◆ WHAT TO WORK ON
Pick out every line in the data that contains the string "treble" and copy each one. Case counts.

◆ PROVIDED INFORMATION
* * *

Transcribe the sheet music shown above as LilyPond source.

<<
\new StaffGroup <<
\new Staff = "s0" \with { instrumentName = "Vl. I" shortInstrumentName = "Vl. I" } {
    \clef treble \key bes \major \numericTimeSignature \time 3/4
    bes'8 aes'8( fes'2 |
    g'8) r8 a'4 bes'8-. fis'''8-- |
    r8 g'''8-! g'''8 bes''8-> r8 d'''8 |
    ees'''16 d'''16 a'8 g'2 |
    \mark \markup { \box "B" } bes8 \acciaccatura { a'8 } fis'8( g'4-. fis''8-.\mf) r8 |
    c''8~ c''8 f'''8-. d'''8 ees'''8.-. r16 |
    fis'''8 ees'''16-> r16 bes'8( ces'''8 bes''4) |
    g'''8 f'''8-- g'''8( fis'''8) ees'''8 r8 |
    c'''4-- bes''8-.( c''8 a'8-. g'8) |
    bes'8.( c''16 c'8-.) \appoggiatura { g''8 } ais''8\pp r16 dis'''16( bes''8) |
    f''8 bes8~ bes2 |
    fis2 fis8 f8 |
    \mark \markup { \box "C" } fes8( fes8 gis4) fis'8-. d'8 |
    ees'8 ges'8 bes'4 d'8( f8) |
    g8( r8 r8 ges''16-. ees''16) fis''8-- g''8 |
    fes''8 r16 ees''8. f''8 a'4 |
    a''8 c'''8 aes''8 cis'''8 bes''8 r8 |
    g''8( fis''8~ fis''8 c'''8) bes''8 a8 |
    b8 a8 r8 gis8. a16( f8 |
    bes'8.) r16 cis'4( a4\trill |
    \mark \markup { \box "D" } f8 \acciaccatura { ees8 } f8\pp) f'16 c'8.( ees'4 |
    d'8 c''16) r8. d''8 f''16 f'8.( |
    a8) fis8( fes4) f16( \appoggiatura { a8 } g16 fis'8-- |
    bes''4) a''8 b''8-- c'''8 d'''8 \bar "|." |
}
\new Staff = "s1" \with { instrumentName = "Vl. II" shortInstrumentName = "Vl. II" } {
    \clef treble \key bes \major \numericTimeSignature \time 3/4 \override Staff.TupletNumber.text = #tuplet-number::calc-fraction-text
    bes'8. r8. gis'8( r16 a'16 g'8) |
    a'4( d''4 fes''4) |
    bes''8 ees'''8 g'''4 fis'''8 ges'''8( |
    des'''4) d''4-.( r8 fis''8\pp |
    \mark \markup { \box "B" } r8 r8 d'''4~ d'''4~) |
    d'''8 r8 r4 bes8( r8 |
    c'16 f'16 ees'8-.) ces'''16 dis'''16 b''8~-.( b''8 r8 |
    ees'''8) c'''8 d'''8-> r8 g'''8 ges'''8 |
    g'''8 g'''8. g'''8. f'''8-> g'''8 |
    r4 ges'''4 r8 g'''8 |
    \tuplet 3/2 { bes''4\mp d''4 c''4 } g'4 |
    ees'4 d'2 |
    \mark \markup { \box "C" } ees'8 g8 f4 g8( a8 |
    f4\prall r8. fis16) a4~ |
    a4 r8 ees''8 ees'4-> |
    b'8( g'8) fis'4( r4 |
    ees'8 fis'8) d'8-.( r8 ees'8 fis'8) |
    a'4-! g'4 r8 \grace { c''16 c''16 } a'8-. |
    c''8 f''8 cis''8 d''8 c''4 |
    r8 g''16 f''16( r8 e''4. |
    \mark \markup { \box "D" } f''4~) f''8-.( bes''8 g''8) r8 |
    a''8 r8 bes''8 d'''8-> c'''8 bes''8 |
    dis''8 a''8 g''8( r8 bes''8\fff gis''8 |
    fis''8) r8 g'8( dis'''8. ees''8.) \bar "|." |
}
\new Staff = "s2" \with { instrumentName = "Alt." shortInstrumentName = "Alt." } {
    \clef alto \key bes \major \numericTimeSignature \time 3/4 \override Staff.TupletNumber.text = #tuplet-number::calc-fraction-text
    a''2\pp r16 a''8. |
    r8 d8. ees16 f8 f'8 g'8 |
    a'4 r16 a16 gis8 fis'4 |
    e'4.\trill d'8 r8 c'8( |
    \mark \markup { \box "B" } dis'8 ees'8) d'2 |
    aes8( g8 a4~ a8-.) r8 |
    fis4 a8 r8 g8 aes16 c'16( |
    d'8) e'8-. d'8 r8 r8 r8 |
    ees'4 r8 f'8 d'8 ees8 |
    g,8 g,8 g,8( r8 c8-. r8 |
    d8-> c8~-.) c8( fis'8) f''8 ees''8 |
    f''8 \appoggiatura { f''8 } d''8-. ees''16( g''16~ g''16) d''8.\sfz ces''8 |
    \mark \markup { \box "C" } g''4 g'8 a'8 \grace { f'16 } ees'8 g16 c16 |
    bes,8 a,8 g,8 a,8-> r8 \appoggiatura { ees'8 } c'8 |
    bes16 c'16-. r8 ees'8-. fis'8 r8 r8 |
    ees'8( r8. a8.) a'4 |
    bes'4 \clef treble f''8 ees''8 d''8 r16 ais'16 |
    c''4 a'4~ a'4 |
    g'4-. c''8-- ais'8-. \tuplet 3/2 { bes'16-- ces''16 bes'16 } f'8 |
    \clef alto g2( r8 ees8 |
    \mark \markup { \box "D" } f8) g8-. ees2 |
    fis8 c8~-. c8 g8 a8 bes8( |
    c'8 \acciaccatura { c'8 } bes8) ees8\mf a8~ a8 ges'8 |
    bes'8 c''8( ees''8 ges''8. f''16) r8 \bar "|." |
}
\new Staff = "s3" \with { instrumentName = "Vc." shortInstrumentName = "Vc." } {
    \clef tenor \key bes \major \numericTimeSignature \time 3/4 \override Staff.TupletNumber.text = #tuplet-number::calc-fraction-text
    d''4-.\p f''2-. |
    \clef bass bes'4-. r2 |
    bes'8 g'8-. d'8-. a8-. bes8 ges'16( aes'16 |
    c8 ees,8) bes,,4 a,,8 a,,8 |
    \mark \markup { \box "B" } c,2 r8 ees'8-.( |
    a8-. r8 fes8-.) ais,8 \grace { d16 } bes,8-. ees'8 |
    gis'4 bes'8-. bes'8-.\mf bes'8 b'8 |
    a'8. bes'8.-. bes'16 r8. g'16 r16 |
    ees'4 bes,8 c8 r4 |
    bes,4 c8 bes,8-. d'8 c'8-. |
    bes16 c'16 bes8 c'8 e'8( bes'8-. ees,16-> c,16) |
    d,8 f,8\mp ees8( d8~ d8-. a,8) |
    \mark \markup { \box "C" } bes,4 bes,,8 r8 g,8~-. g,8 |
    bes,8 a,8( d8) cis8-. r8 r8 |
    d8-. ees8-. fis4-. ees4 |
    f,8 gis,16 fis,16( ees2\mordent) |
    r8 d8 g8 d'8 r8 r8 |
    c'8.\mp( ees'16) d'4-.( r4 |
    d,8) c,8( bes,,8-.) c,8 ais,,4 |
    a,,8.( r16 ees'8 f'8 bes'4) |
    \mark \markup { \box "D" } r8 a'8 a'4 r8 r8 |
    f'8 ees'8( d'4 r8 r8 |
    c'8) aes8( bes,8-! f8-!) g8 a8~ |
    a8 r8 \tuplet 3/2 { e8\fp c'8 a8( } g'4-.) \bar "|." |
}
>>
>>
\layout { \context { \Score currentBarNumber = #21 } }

* * *

◆ EXERCISE RESULT
    \clef treble \key bes \major \numericTimeSignature \time 3/4
    \clef treble \key bes \major \numericTimeSignature \time 3/4 \override Staff.TupletNumber.text = #tuplet-number::calc-fraction-text
    bes'4 \clef treble f''8 ees''8 d''8 r16 ais'16 |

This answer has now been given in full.